Supplied data: Begin

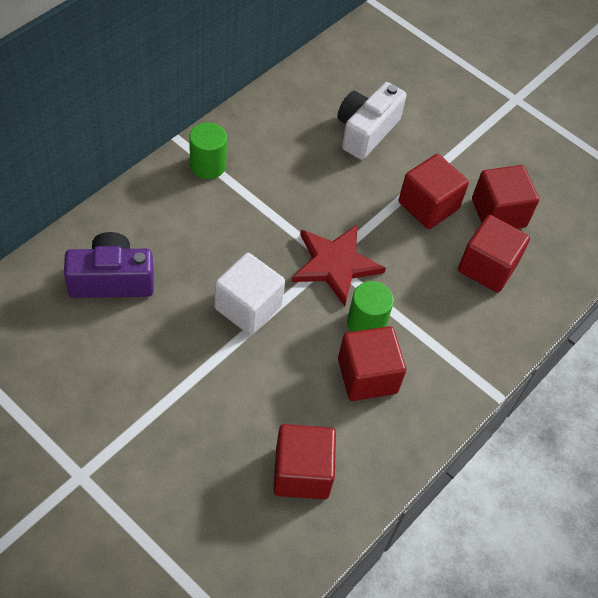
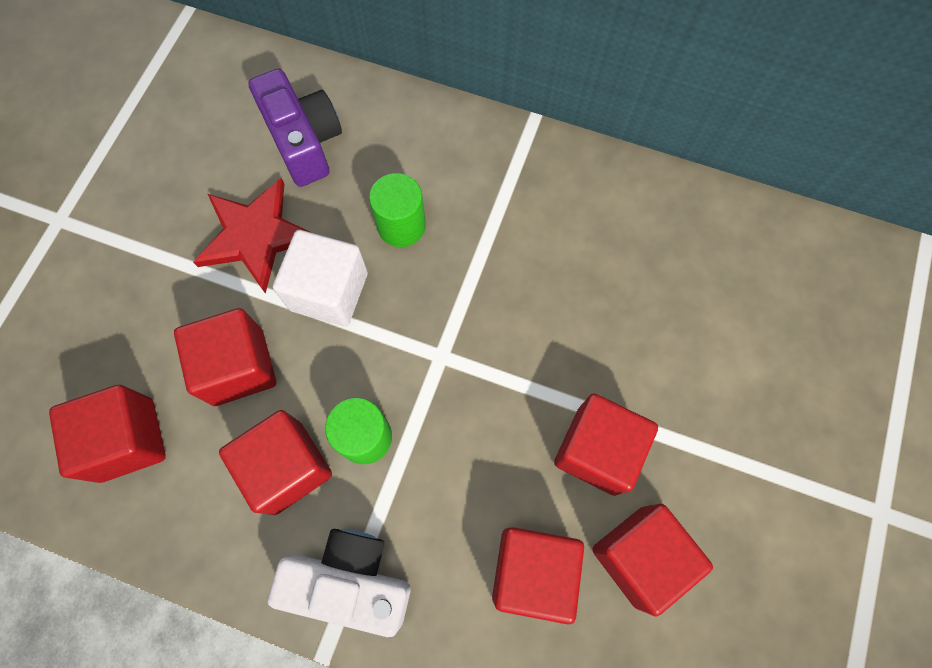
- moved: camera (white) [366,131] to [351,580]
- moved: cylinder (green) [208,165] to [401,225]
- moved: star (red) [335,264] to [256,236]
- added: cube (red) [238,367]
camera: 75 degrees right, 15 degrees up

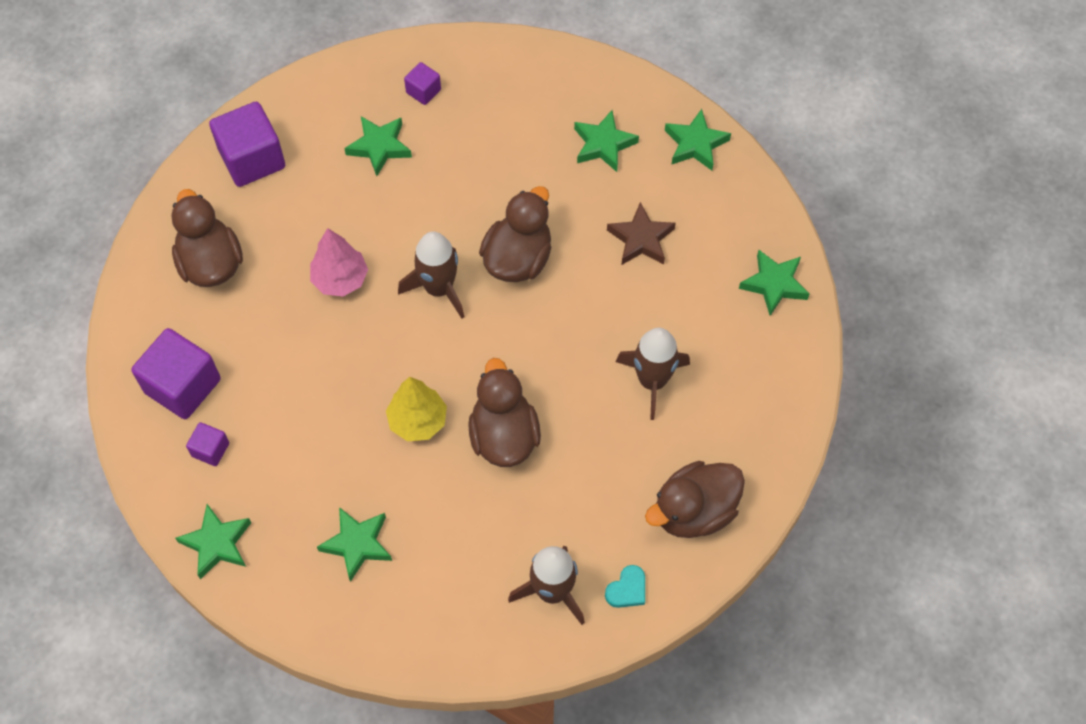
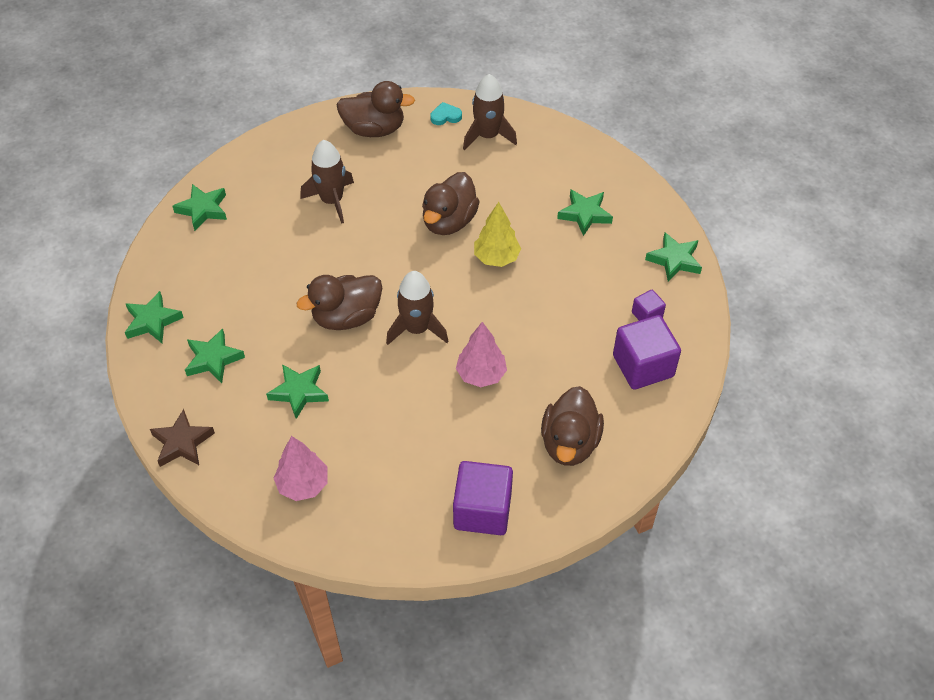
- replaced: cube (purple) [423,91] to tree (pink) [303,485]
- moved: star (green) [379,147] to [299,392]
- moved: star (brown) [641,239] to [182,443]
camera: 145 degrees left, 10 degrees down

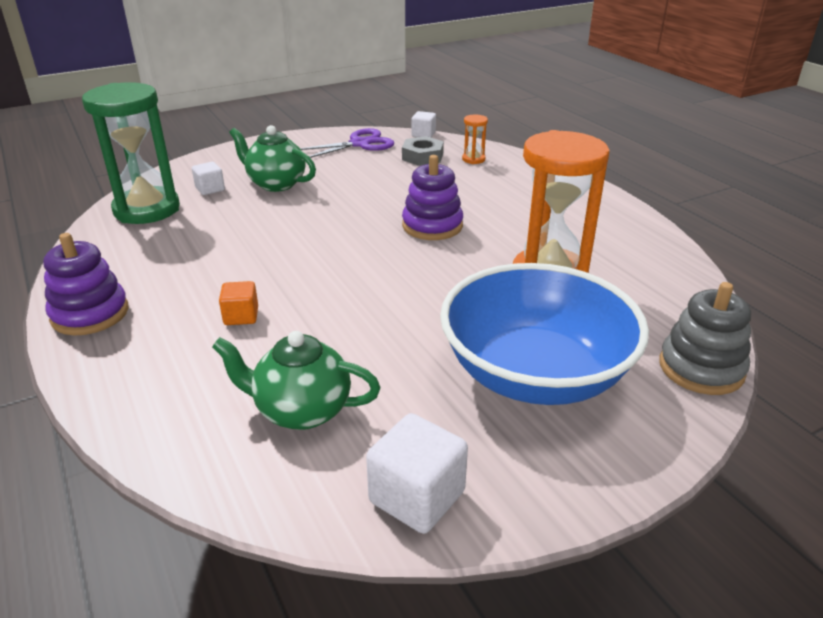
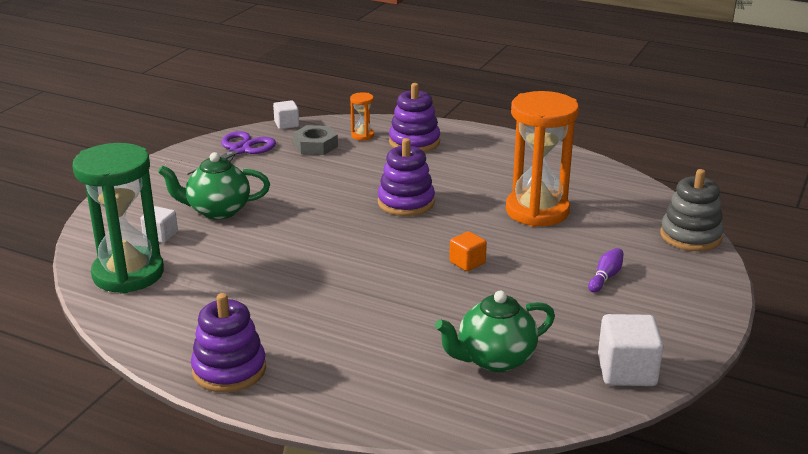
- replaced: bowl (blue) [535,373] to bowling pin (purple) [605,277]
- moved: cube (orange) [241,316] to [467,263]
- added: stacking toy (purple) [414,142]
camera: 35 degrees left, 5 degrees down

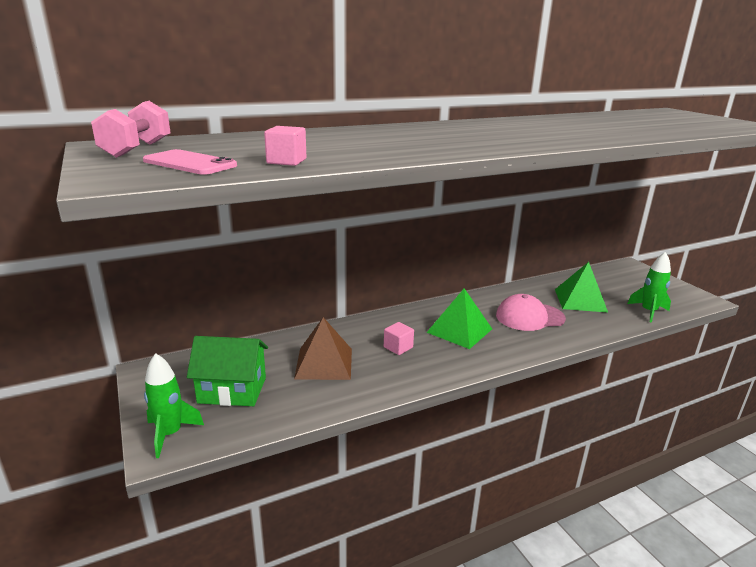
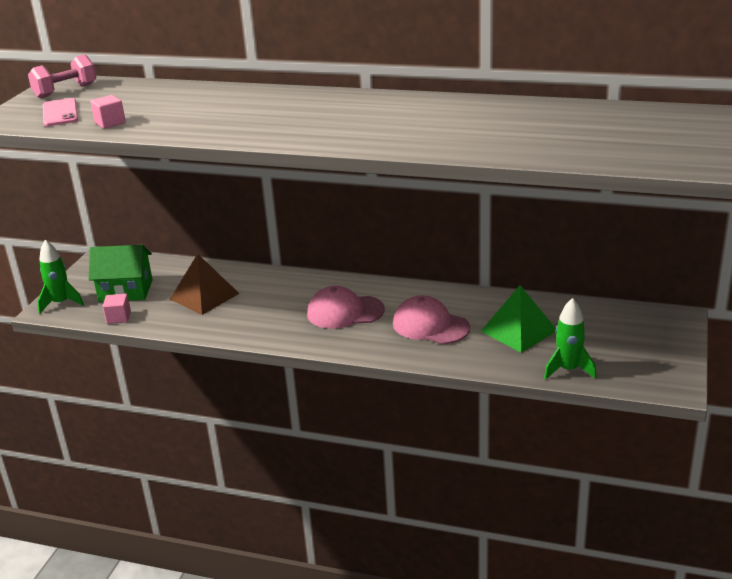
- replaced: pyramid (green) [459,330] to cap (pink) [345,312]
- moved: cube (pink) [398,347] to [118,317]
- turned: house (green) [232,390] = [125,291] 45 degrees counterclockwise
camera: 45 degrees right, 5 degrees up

Supplied data: End

Your task> Reproduce the records above exactly, leaving out every picture they contain.

Response>
- moved: camera (white) [366,131] to [351,580]
- moved: cylinder (green) [208,165] to [401,225]
- moved: star (red) [335,264] to [256,236]
- added: cube (red) [238,367]
camera: 75 degrees right, 15 degrees up

- replaced: cube (purple) [423,91] to tree (pink) [303,485]
- moved: star (green) [379,147] to [299,392]
- moved: star (brown) [641,239] to [182,443]
camera: 145 degrees left, 10 degrees down

- replaced: bowl (blue) [535,373] to bowling pin (purple) [605,277]
- moved: cube (orange) [241,316] to [467,263]
- added: stacking toy (purple) [414,142]
camera: 35 degrees left, 5 degrees down

- replaced: pyramid (green) [459,330] to cap (pink) [345,312]
- moved: cube (pink) [398,347] to [118,317]
- turned: house (green) [232,390] = [125,291] 45 degrees counterclockwise
camera: 45 degrees right, 5 degrees up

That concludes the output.